====== Raw data ======

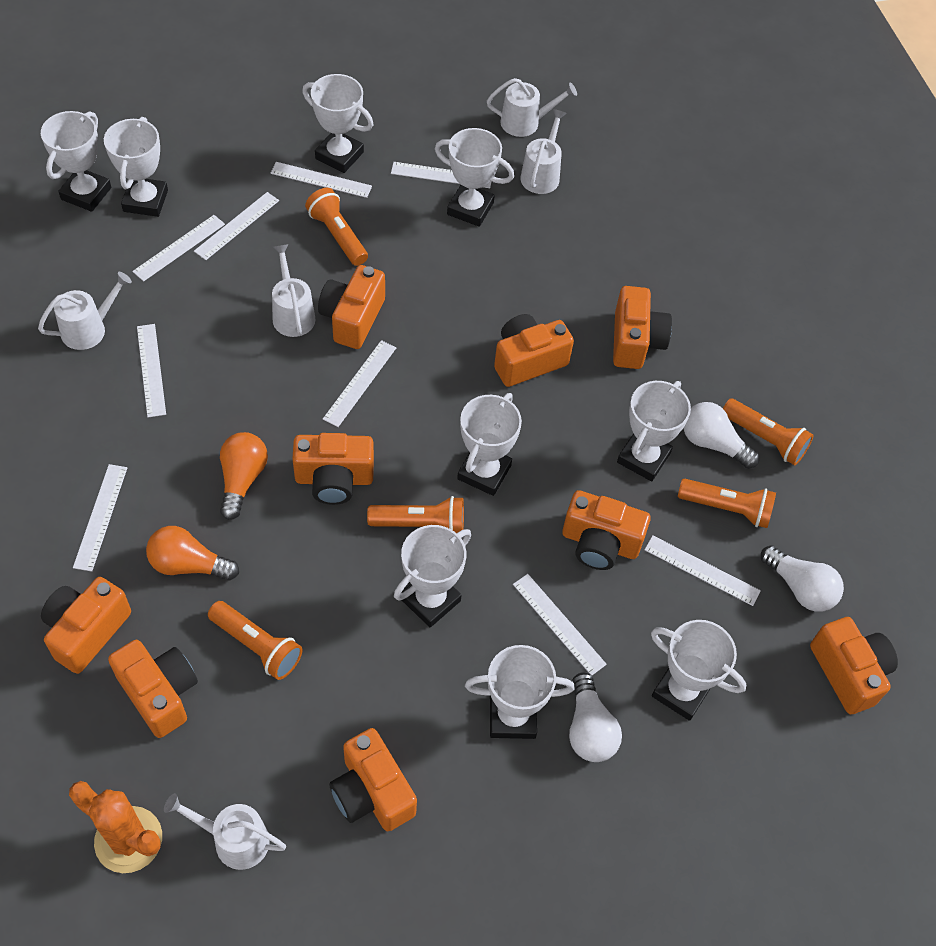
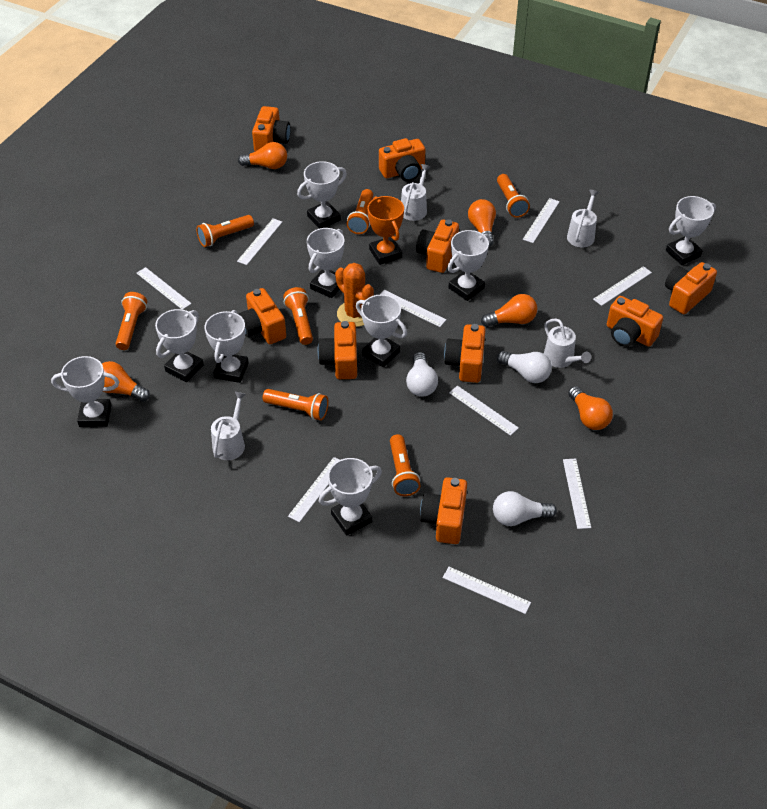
orange flashlight: 5 -> 7
orange light bulb: 2 -> 5
orange trophy: 0 -> 1
white watering can: 5 -> 4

======

In copying the material, drop all pictures and keep everything else identical.

**Response to the task**
orange flashlight: 5 -> 7
orange light bulb: 2 -> 5
orange trophy: 0 -> 1
white watering can: 5 -> 4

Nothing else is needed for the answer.